- _Task brief_: A faithful, word-for-word copy of the records is required, and it must contain no pictures.

- _Listed records_:
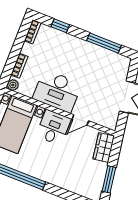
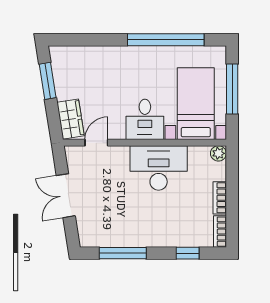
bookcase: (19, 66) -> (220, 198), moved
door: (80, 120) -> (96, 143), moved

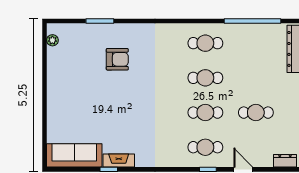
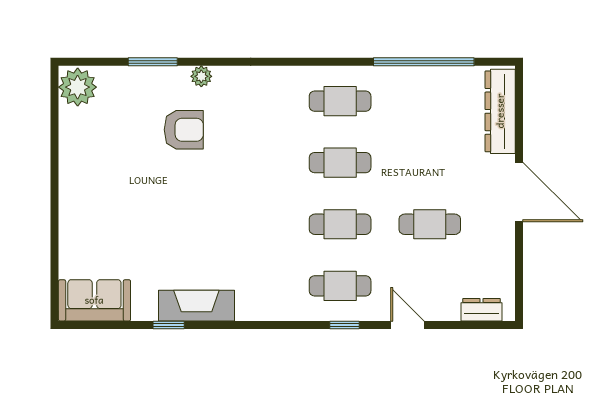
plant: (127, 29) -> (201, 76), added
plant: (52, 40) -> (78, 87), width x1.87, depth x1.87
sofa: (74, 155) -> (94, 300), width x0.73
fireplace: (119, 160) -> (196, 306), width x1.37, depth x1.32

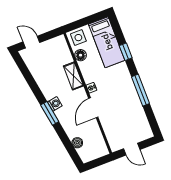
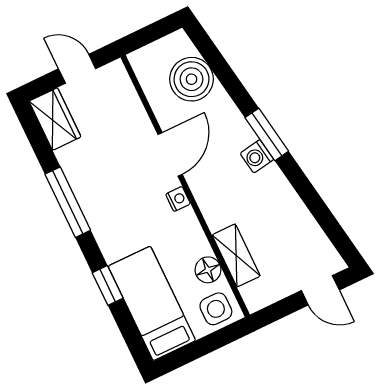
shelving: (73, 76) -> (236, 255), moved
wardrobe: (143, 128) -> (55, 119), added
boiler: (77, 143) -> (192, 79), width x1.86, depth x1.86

- _Your response_:
bookcase: (19, 66) -> (220, 198), moved
door: (80, 120) -> (96, 143), moved

plant: (127, 29) -> (201, 76), added
plant: (52, 40) -> (78, 87), width x1.87, depth x1.87
sofa: (74, 155) -> (94, 300), width x0.73
fireplace: (119, 160) -> (196, 306), width x1.37, depth x1.32

shelving: (73, 76) -> (236, 255), moved
wardrobe: (143, 128) -> (55, 119), added
boiler: (77, 143) -> (192, 79), width x1.86, depth x1.86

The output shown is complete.